### Instructions to follow
Your answer should be an exact copy of the lines from the one holding "U2 pin OA: MA -> FWD" to the end of the material below, pictures left out.
*** Begin section ***
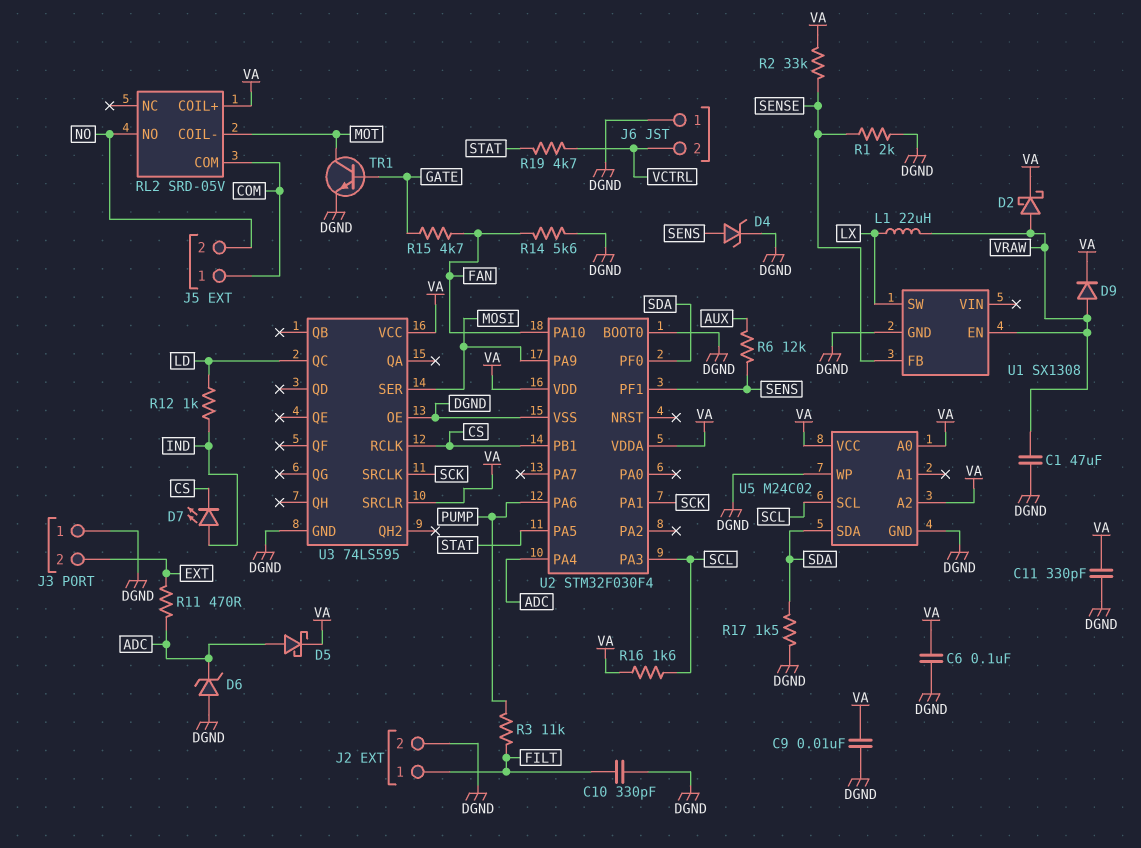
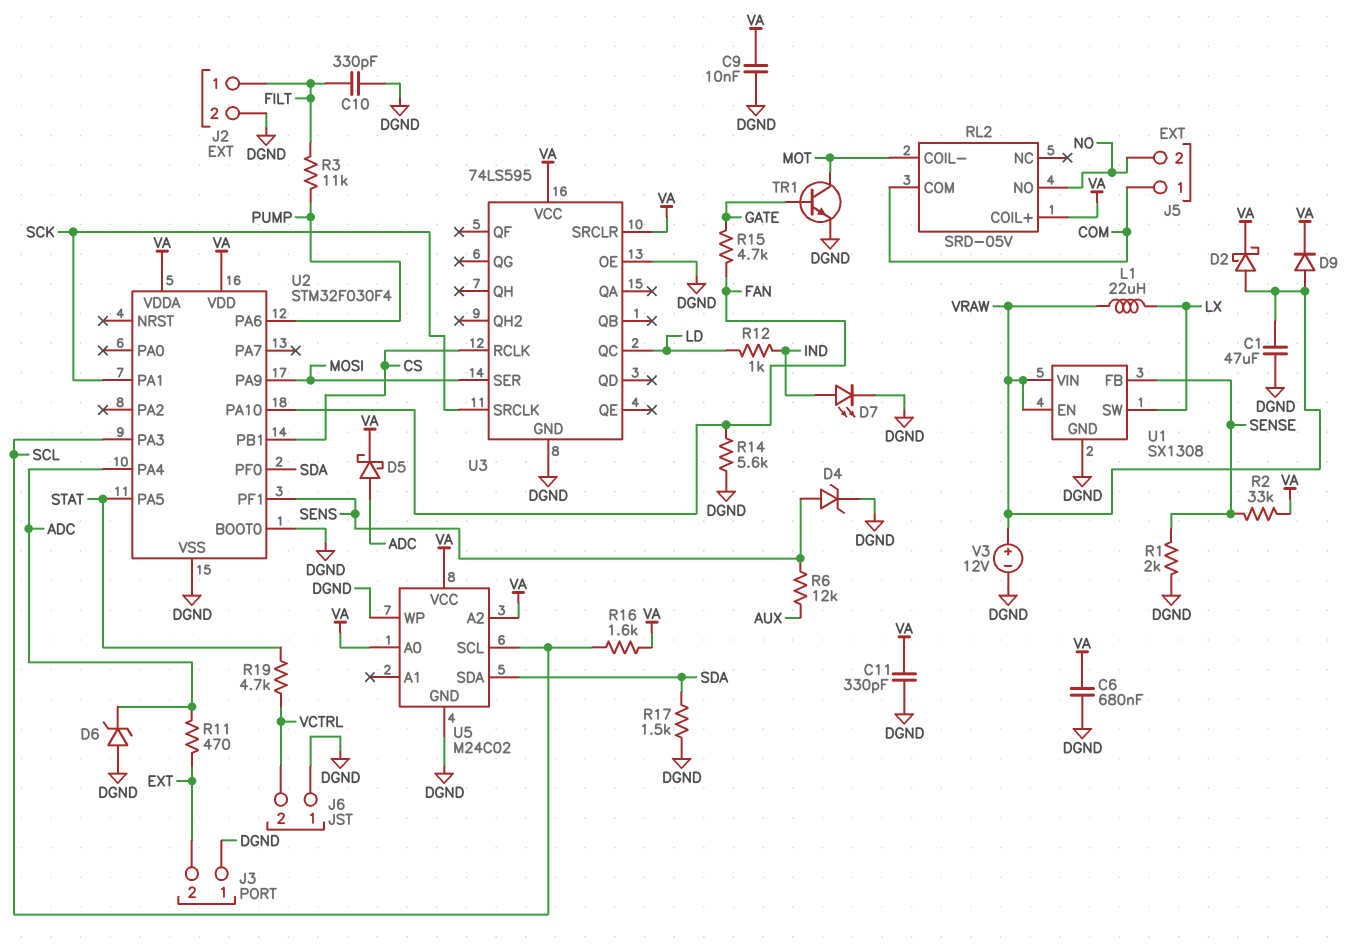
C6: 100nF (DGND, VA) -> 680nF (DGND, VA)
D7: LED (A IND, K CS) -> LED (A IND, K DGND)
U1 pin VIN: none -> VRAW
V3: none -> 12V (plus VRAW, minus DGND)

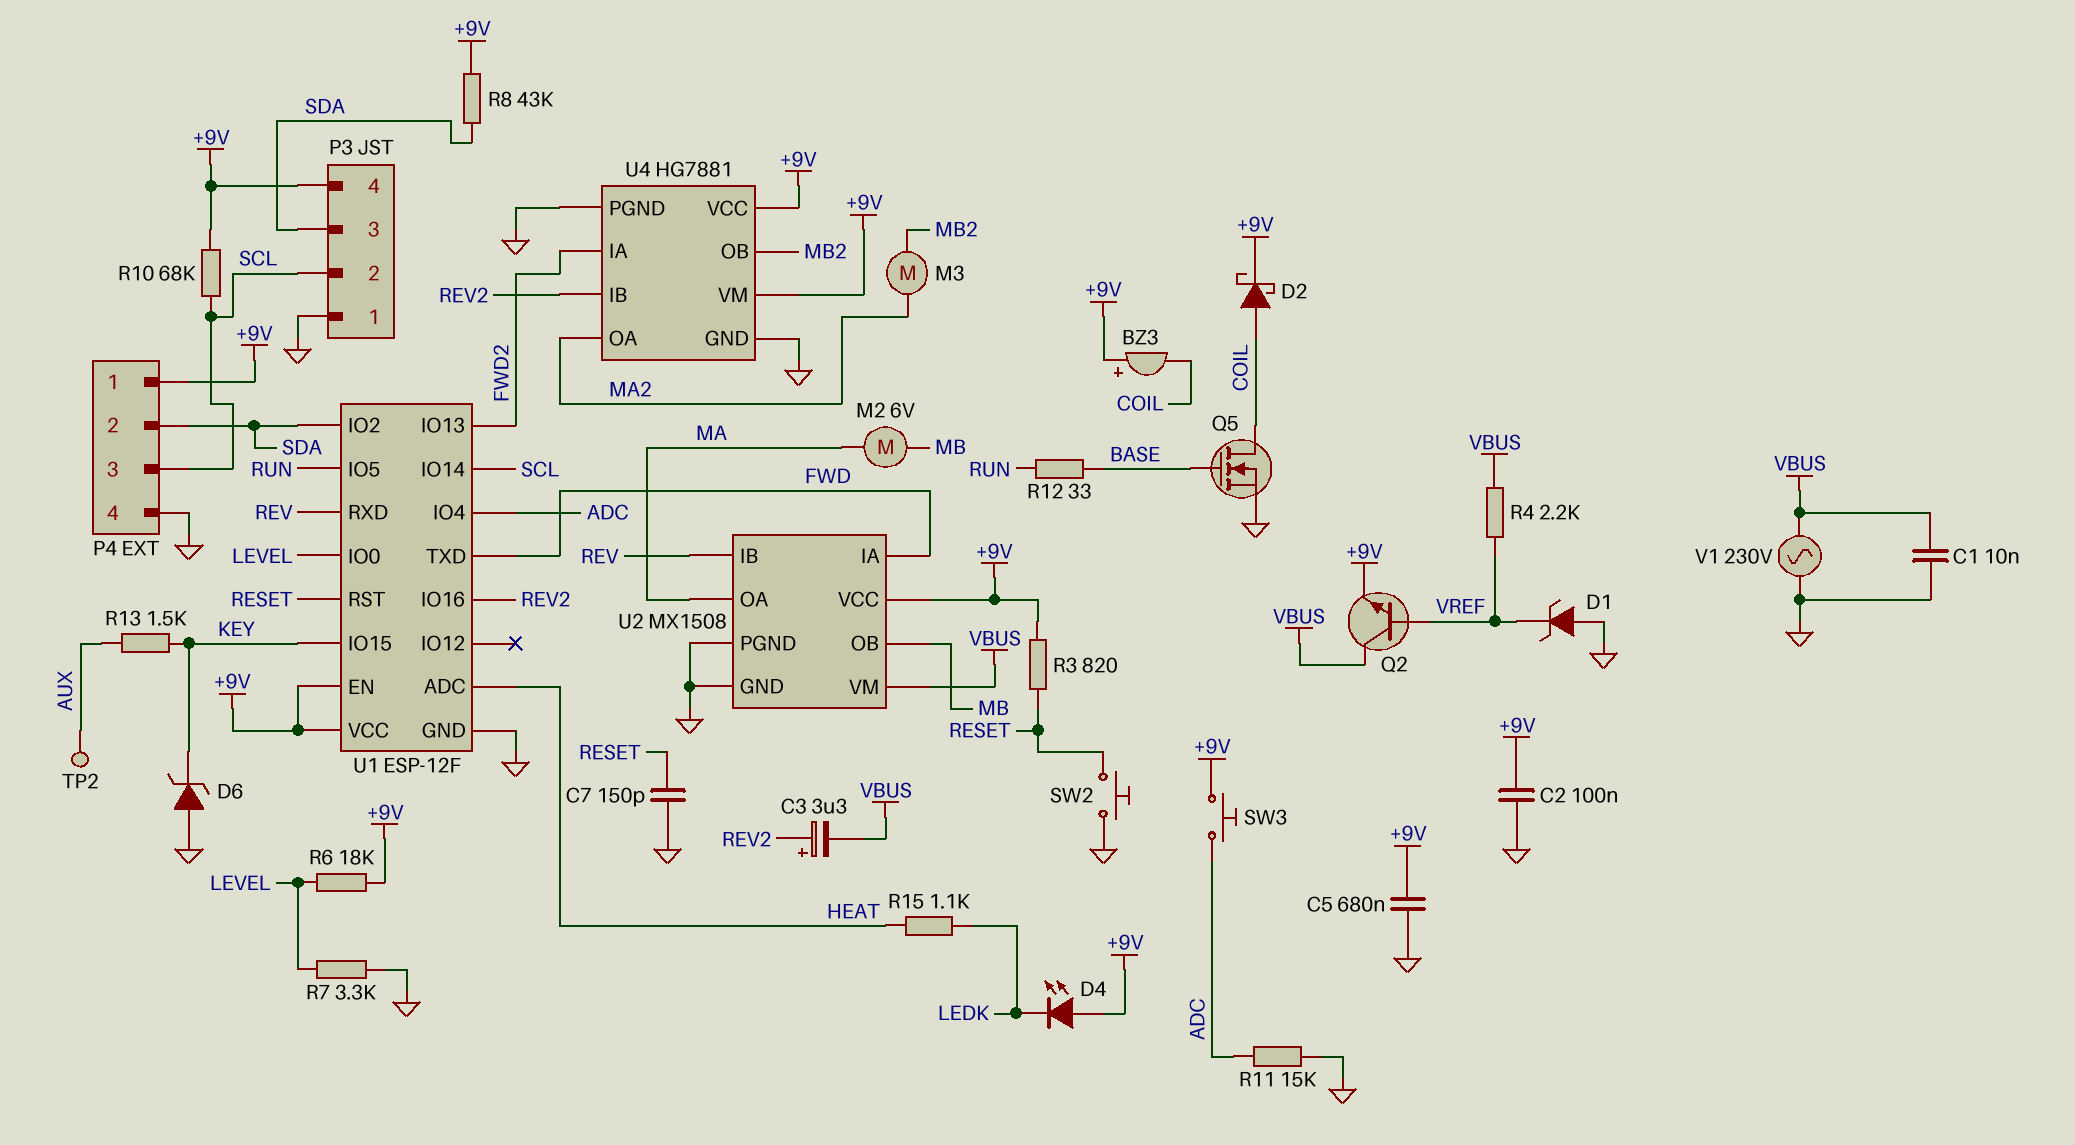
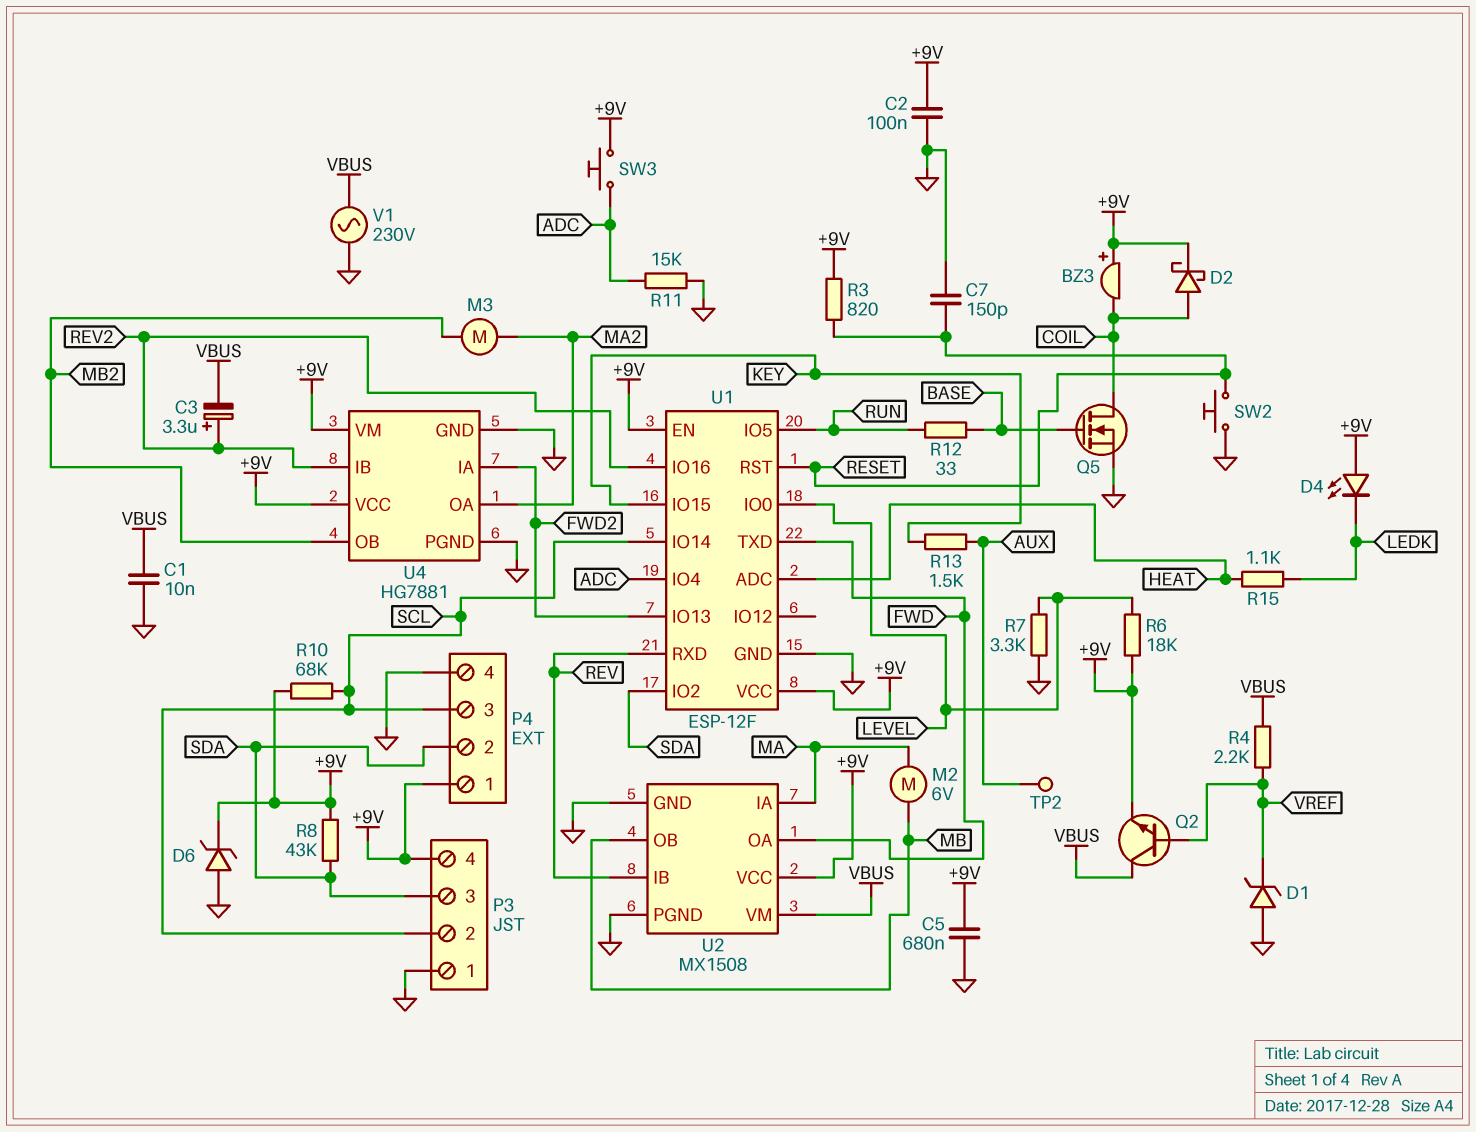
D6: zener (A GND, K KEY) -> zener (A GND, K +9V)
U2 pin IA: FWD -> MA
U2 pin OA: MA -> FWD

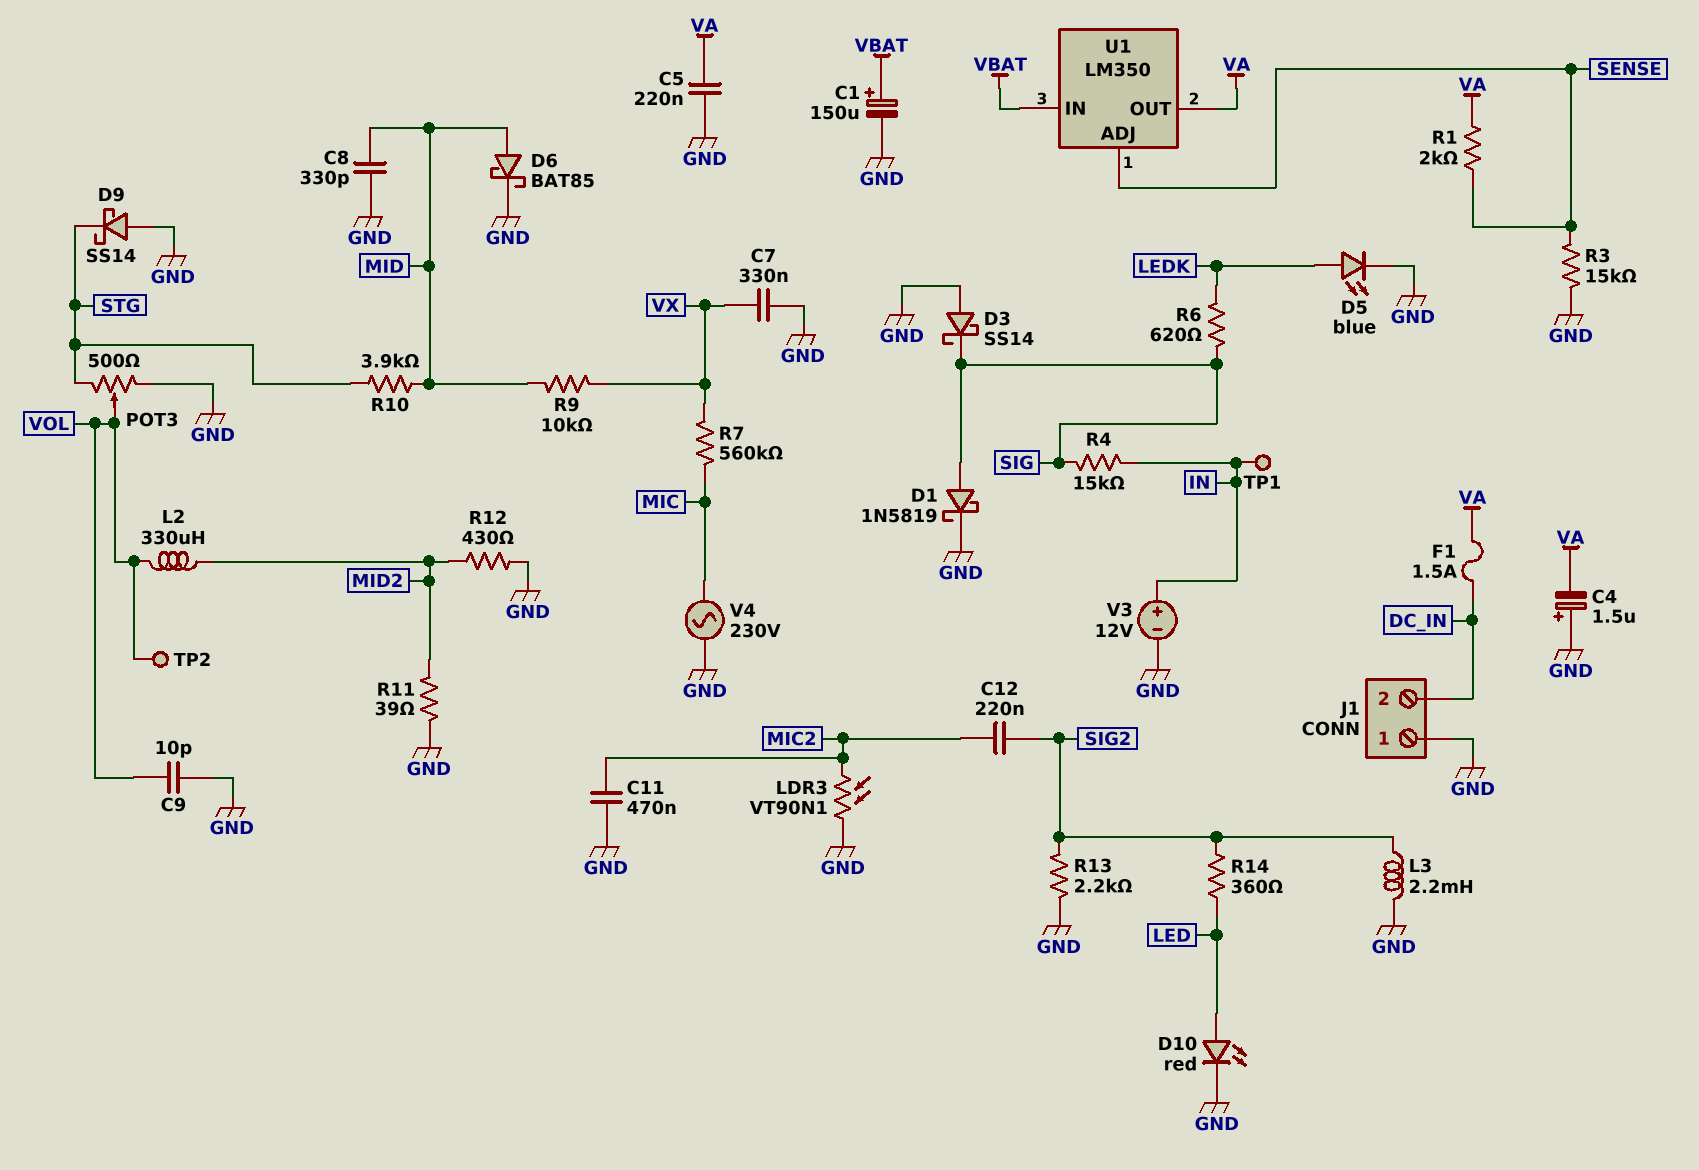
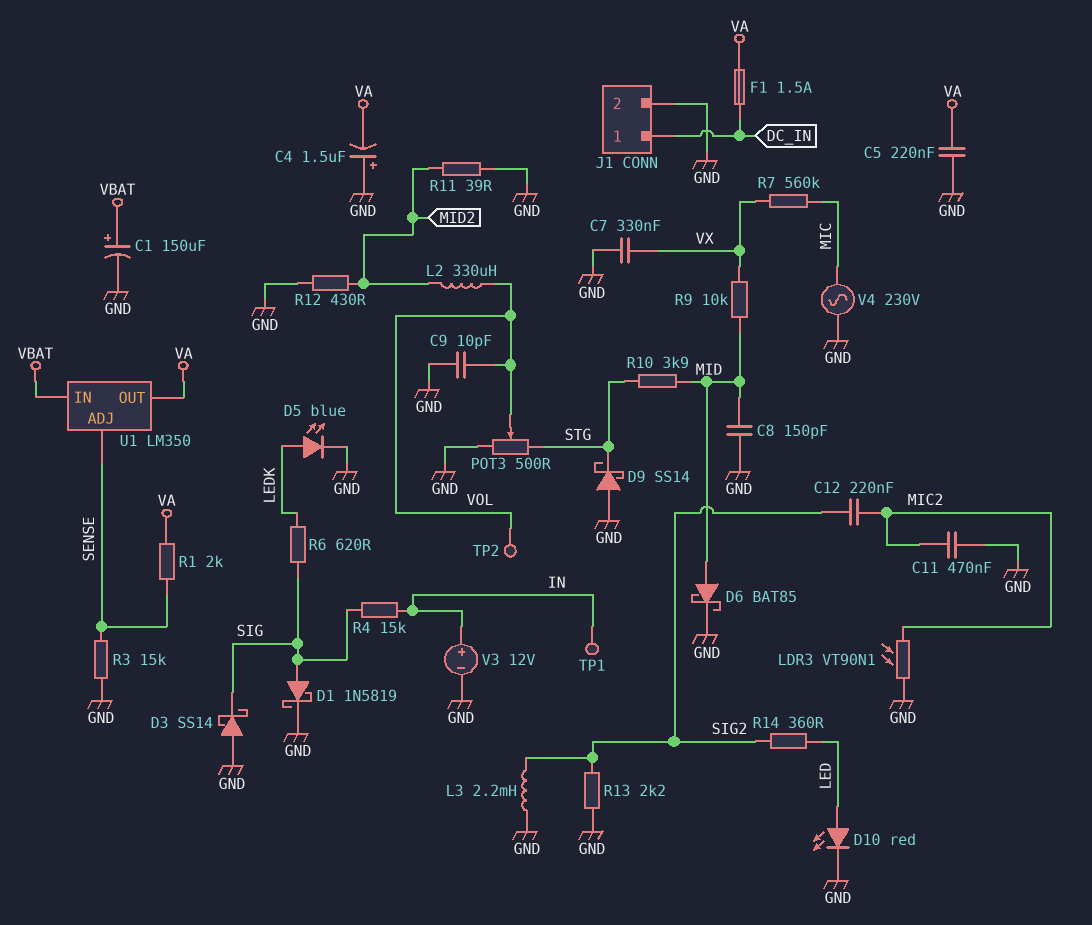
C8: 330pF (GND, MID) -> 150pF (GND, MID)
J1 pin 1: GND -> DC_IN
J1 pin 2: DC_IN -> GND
*** End section ***
### Exercise result
U2 pin OA: MA -> FWD

C8: 330pF (GND, MID) -> 150pF (GND, MID)
J1 pin 1: GND -> DC_IN
J1 pin 2: DC_IN -> GND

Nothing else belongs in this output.